**Task item:**
In the material below, find every line with "none" and pull it out.

**Dataset entries:**
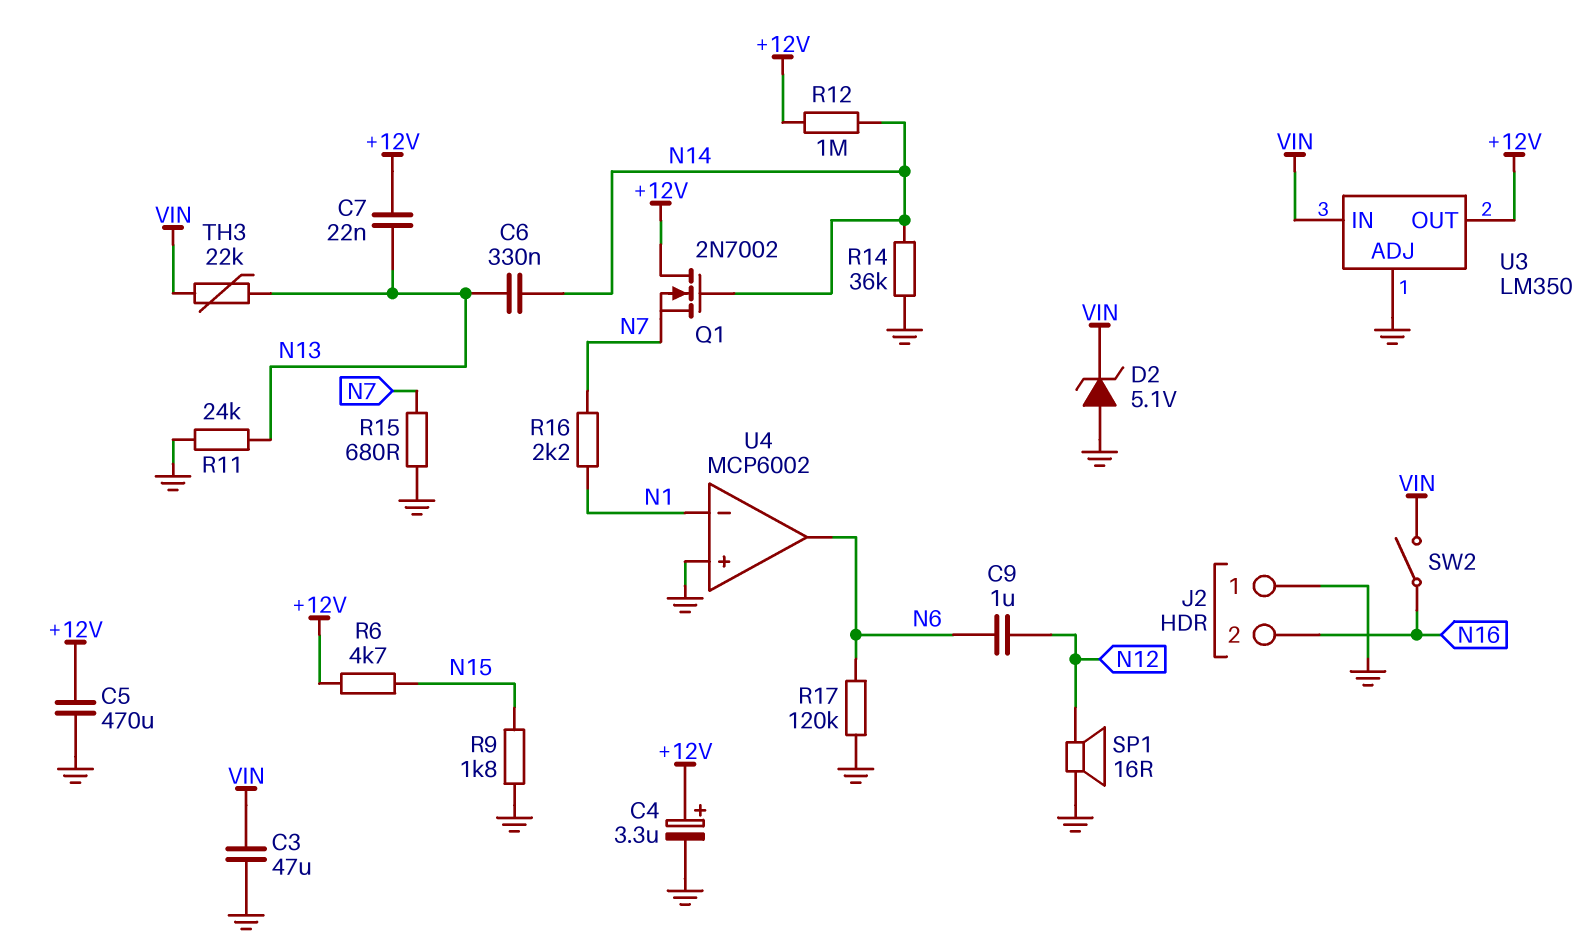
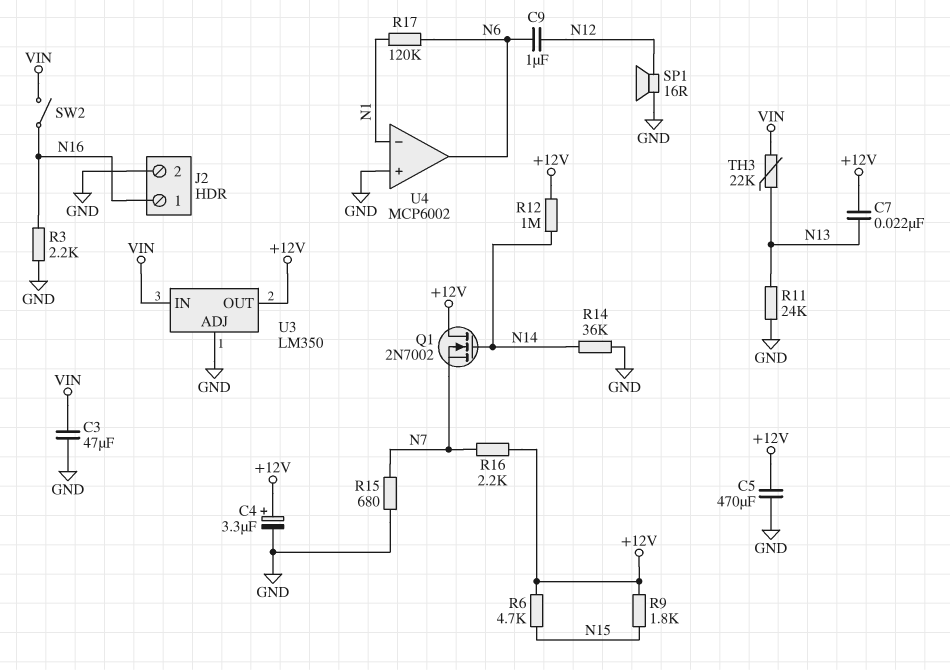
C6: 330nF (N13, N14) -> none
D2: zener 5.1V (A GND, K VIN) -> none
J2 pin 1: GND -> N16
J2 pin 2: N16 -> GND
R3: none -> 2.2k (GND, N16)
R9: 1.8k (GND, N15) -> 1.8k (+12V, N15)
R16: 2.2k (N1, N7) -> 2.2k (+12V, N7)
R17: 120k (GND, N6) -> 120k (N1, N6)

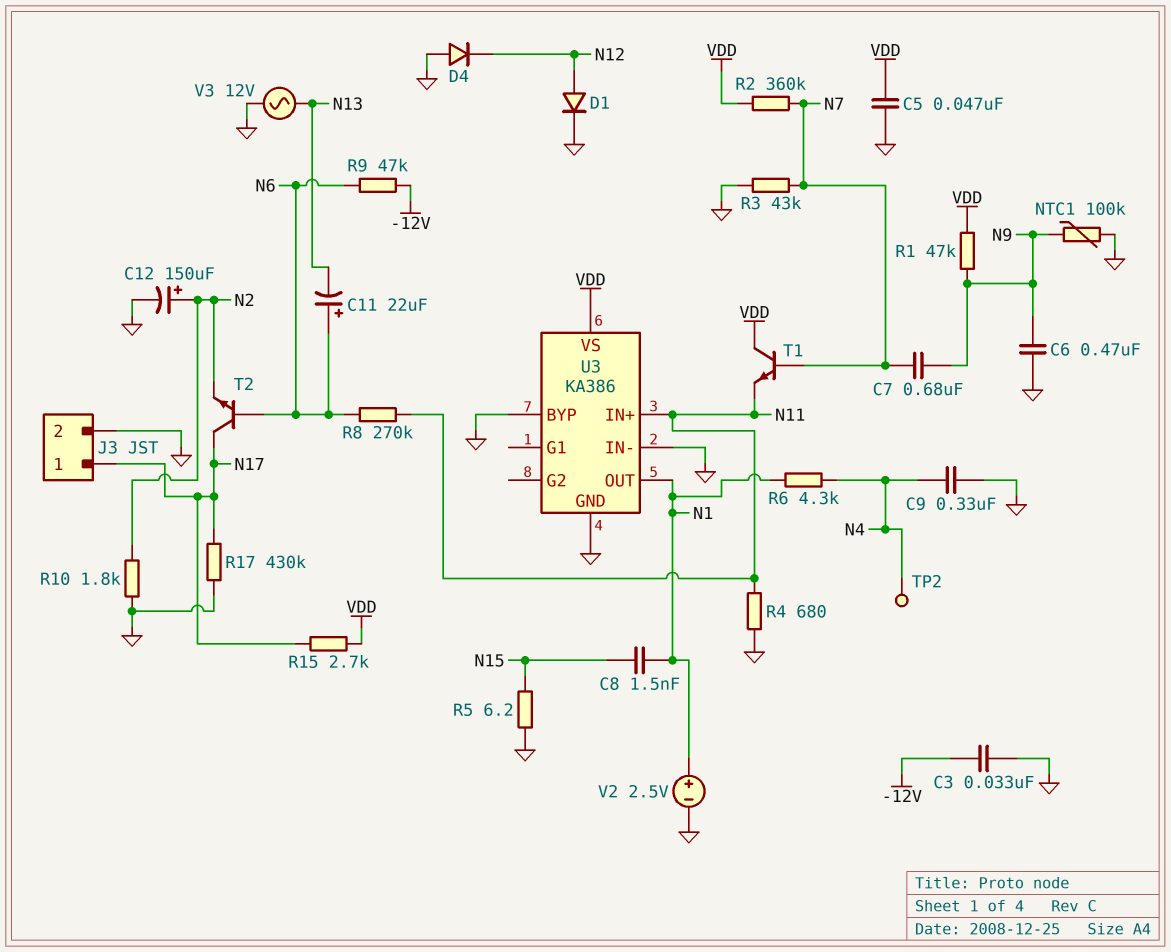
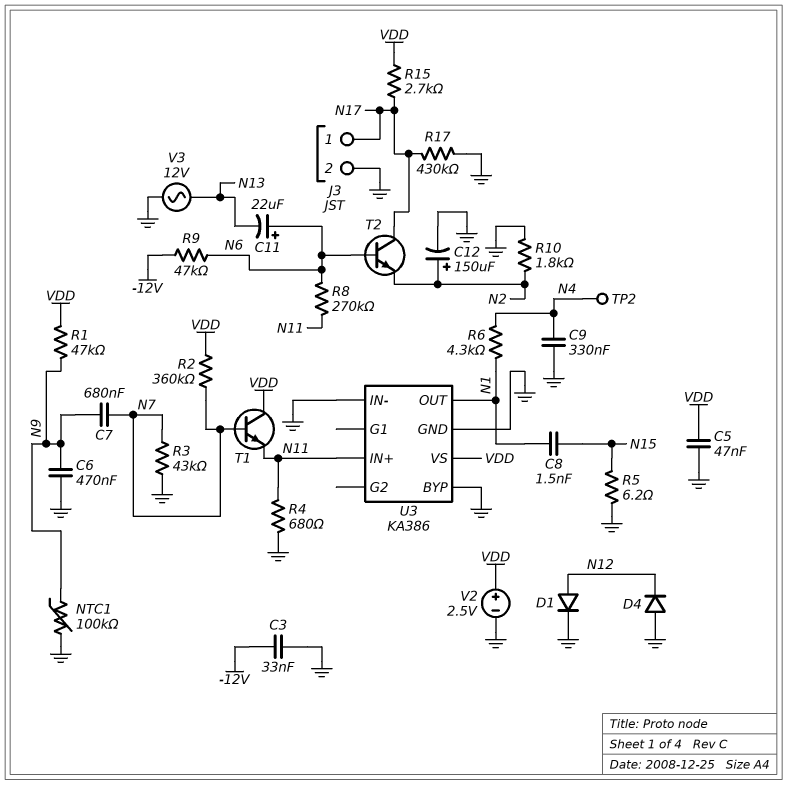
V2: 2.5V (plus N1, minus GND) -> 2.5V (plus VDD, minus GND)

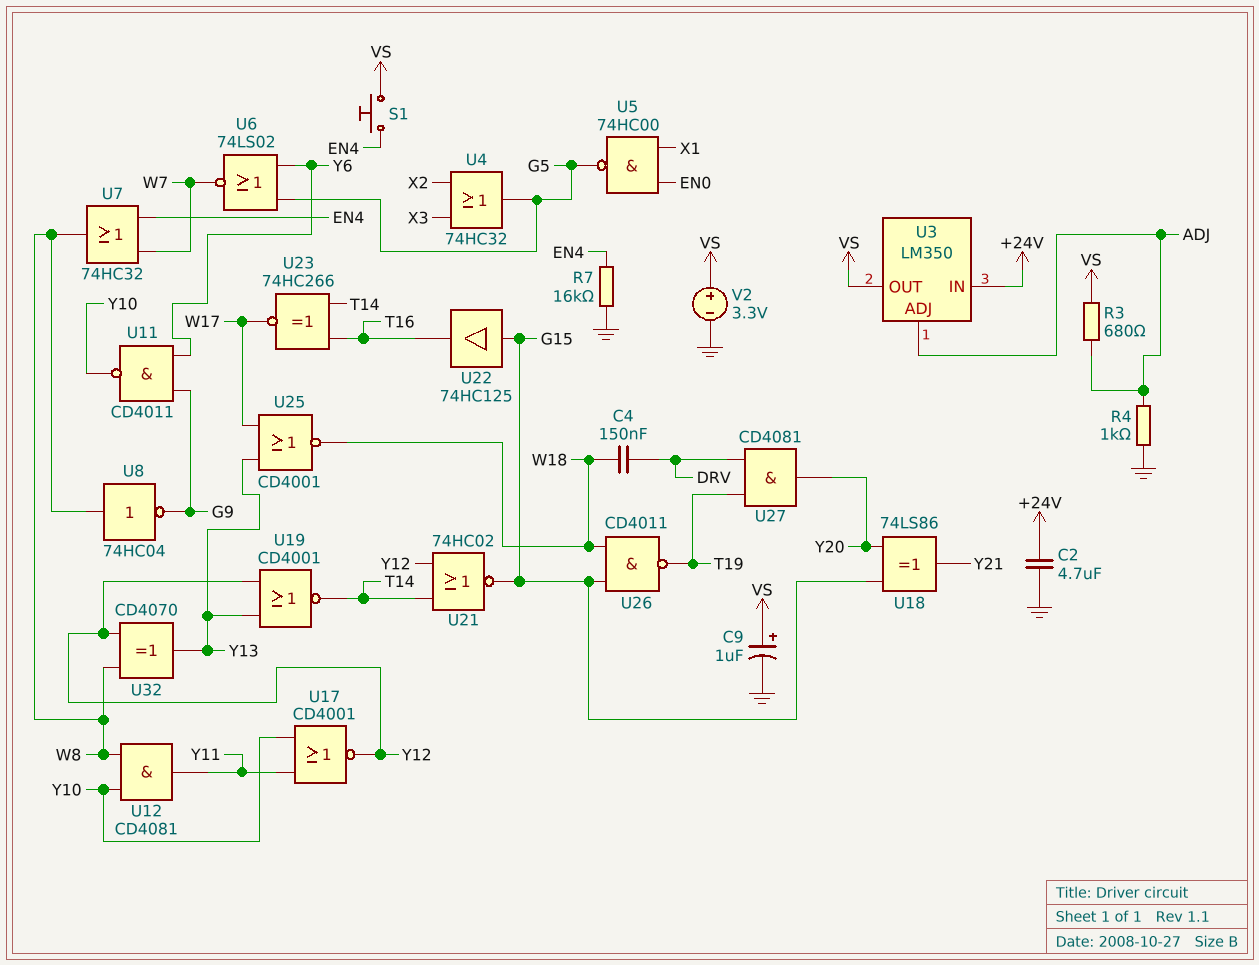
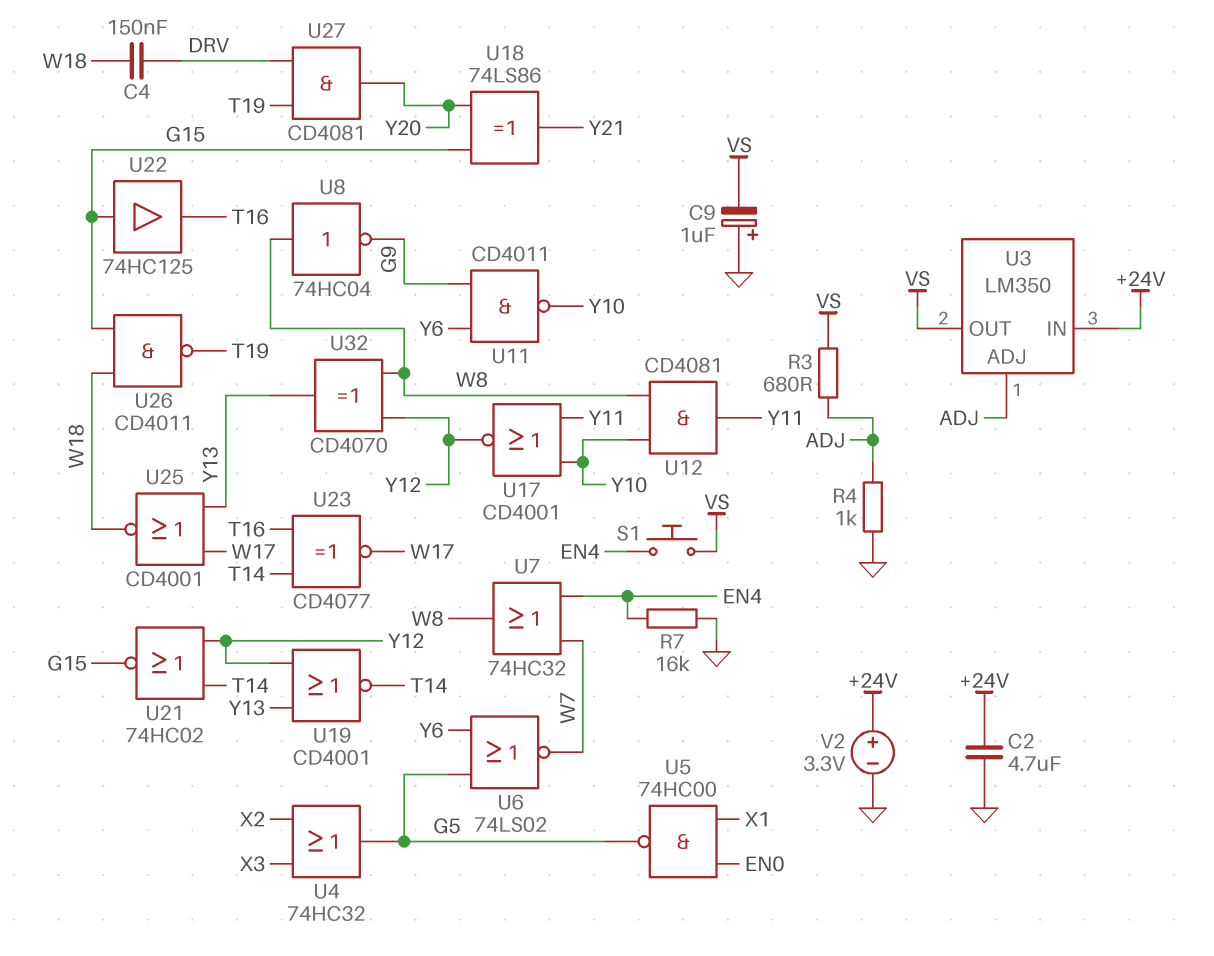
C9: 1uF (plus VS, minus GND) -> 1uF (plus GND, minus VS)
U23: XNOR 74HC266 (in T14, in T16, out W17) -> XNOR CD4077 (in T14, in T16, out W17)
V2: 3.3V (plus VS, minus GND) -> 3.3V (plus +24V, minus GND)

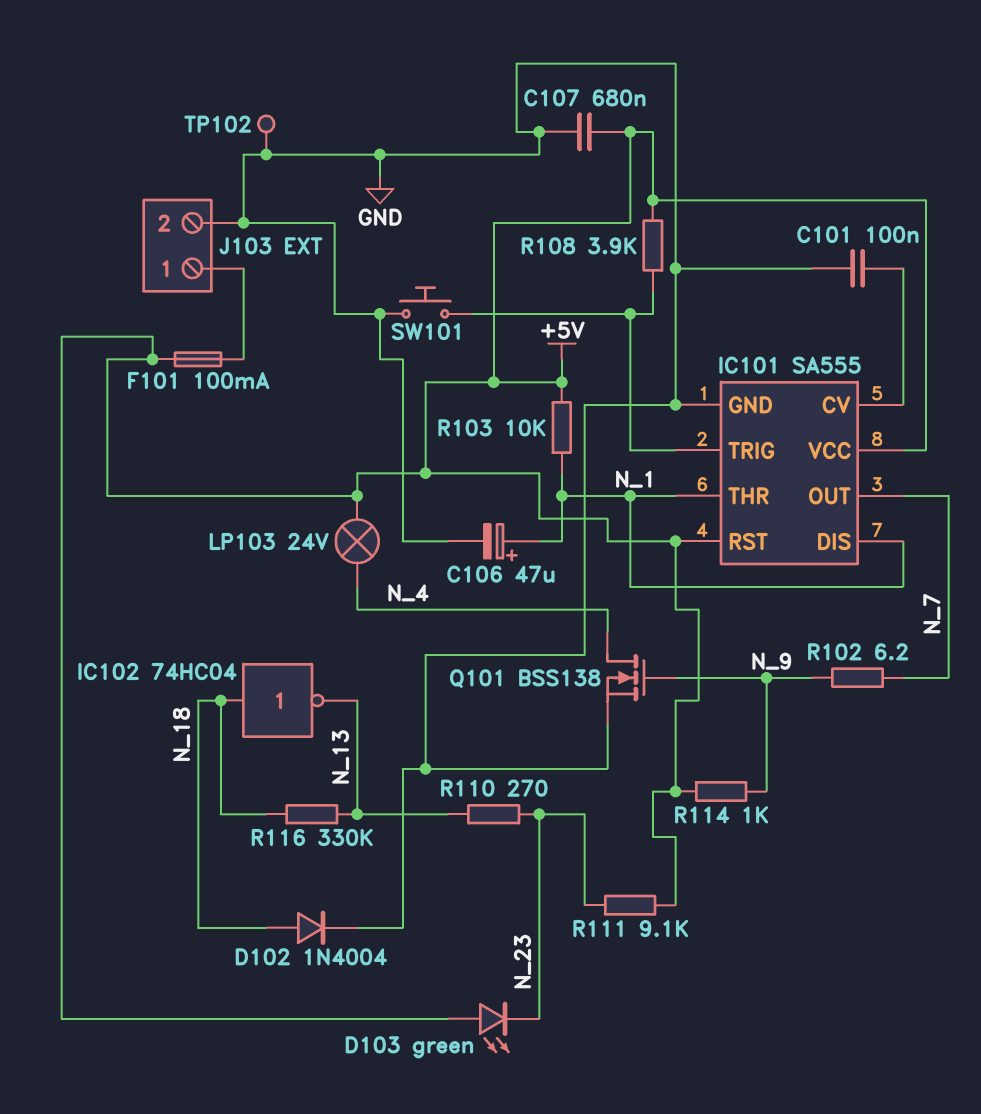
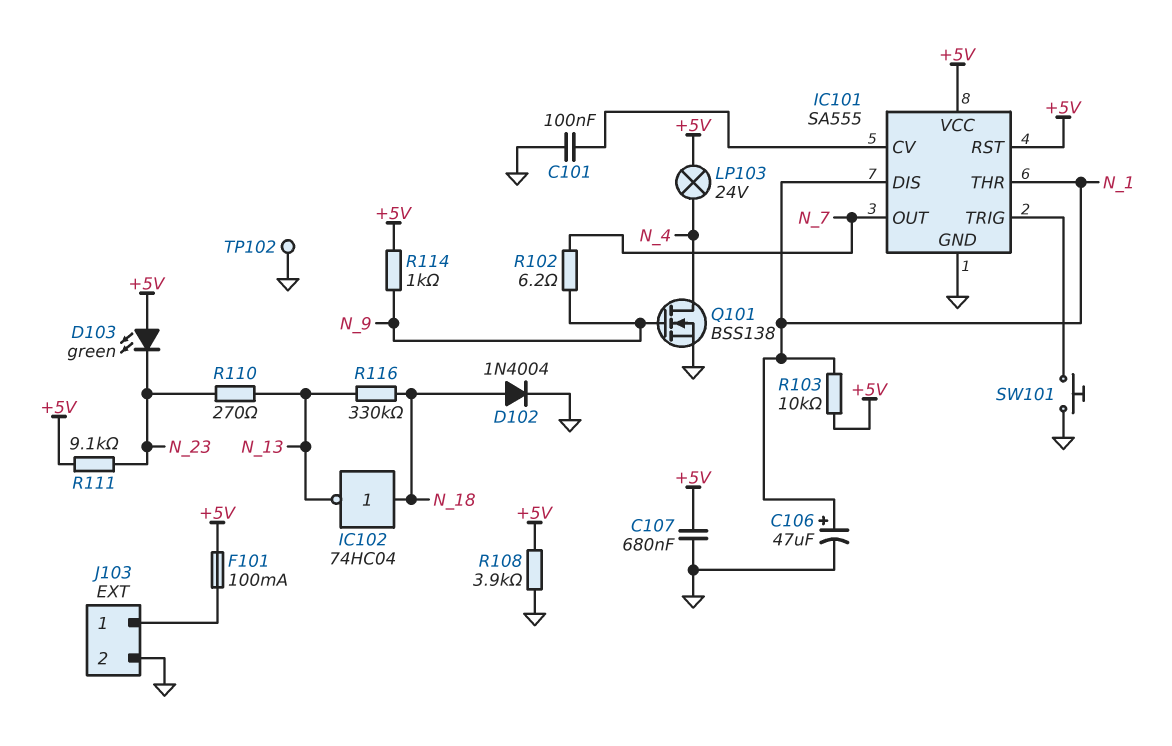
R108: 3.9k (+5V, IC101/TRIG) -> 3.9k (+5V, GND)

**Output for this task:**
C6: 330nF (N13, N14) -> none
D2: zener 5.1V (A GND, K VIN) -> none
R3: none -> 2.2k (GND, N16)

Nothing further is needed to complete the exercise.